## The task
Report each line of the listing that carries the word "capsule".

## Data to examine
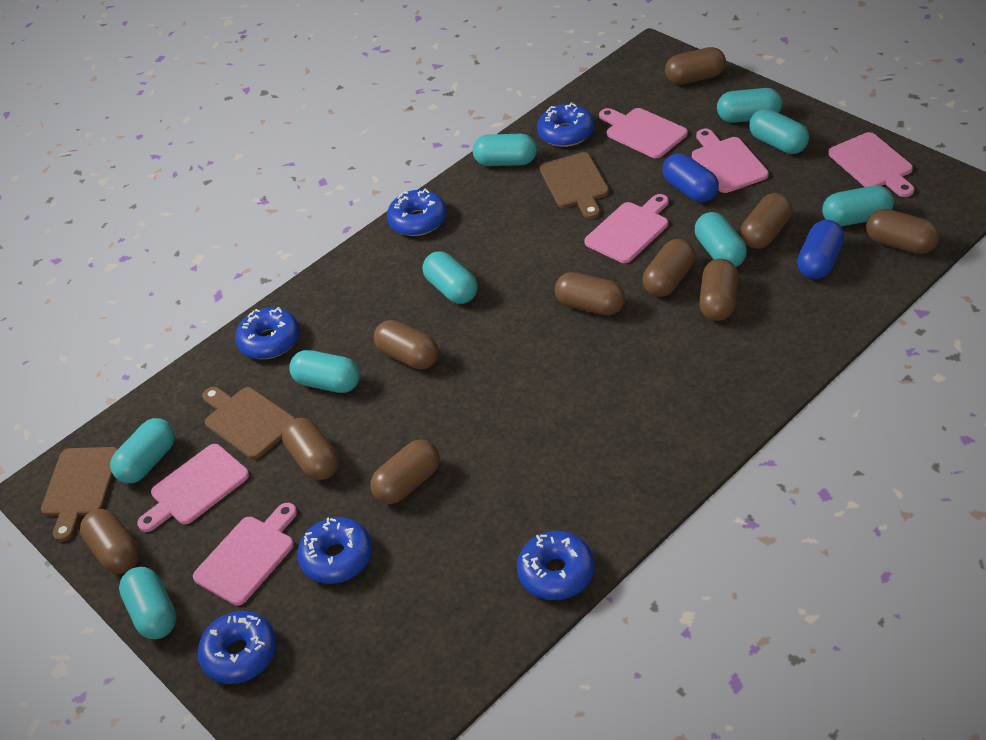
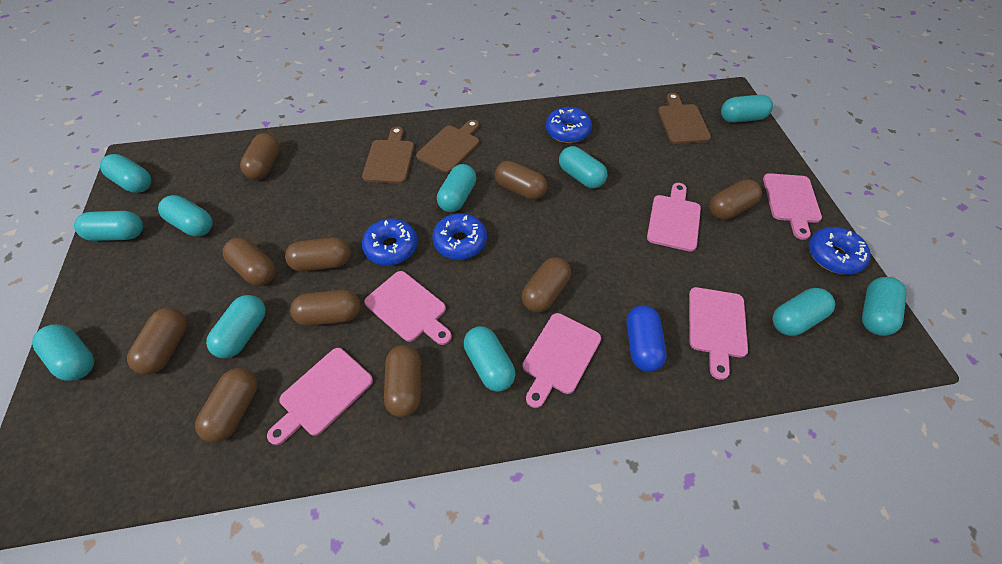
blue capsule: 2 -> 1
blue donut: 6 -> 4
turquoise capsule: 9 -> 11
...
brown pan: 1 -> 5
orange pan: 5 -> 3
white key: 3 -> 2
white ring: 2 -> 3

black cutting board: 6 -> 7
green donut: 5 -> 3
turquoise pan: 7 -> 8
==
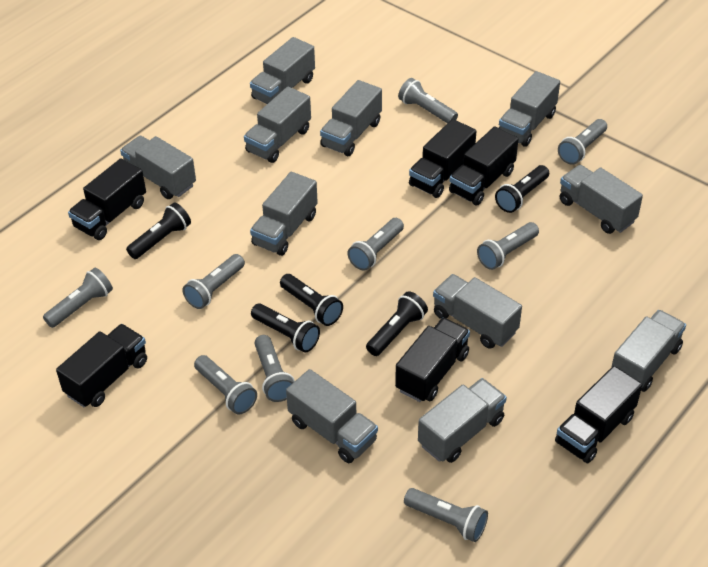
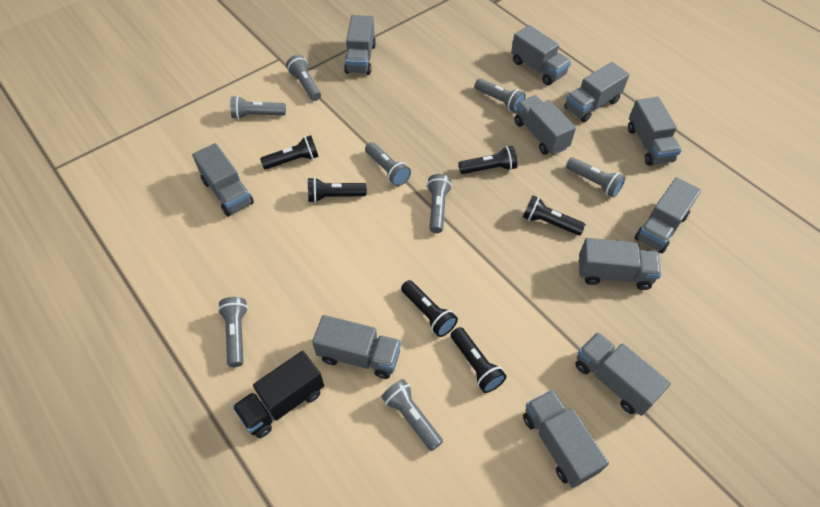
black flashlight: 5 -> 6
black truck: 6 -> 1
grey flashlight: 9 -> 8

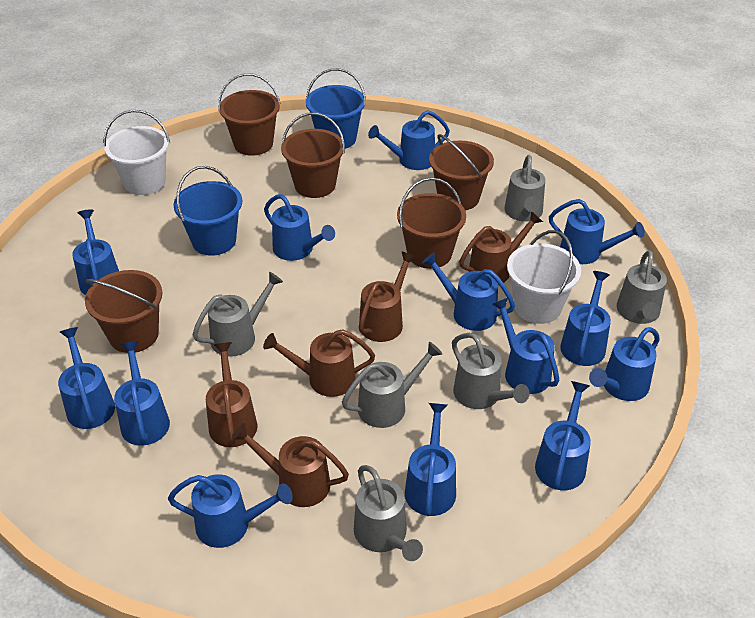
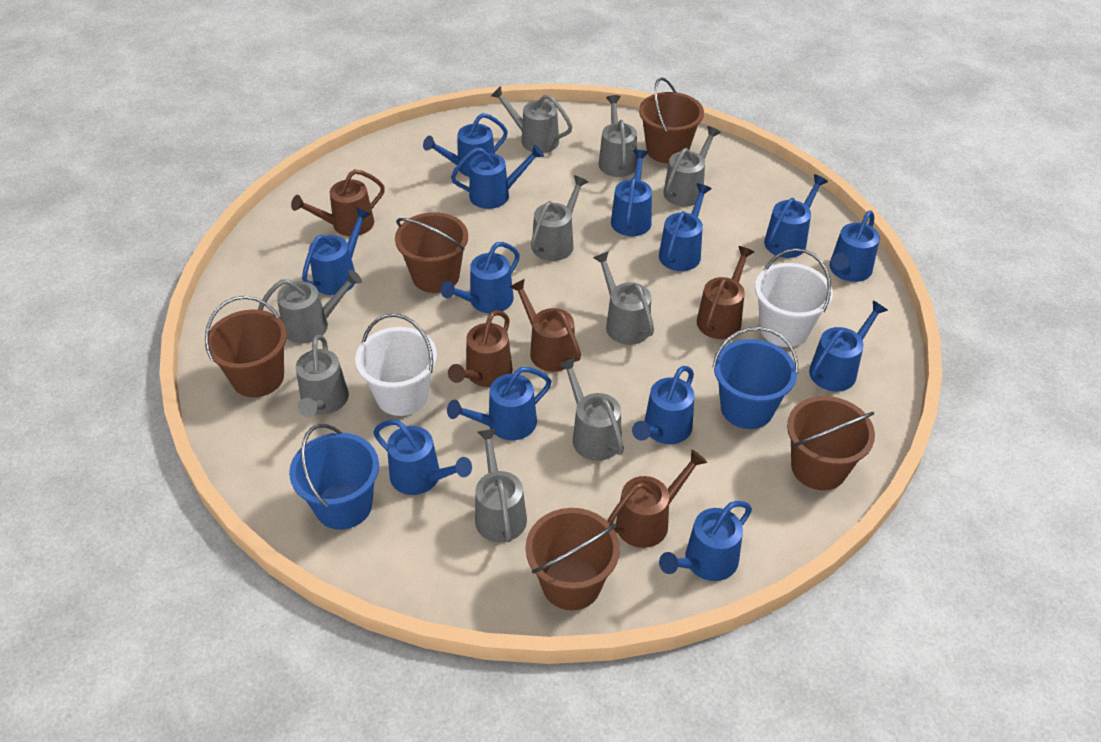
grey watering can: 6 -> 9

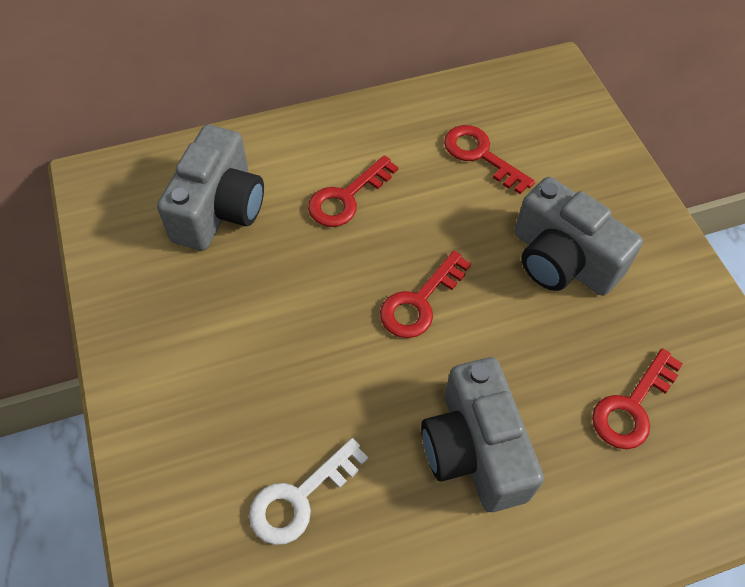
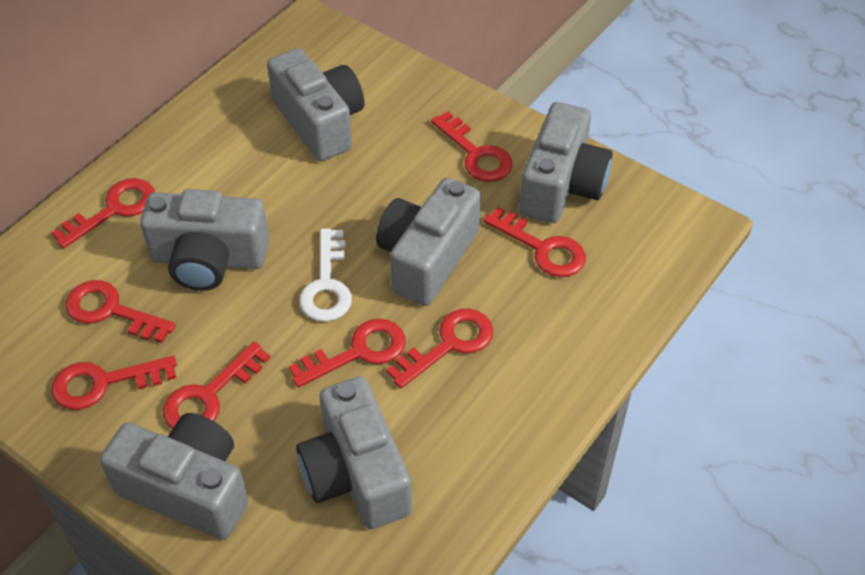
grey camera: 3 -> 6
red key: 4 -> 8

## Answer space
blue capsule: 2 -> 1
turquoise capsule: 9 -> 11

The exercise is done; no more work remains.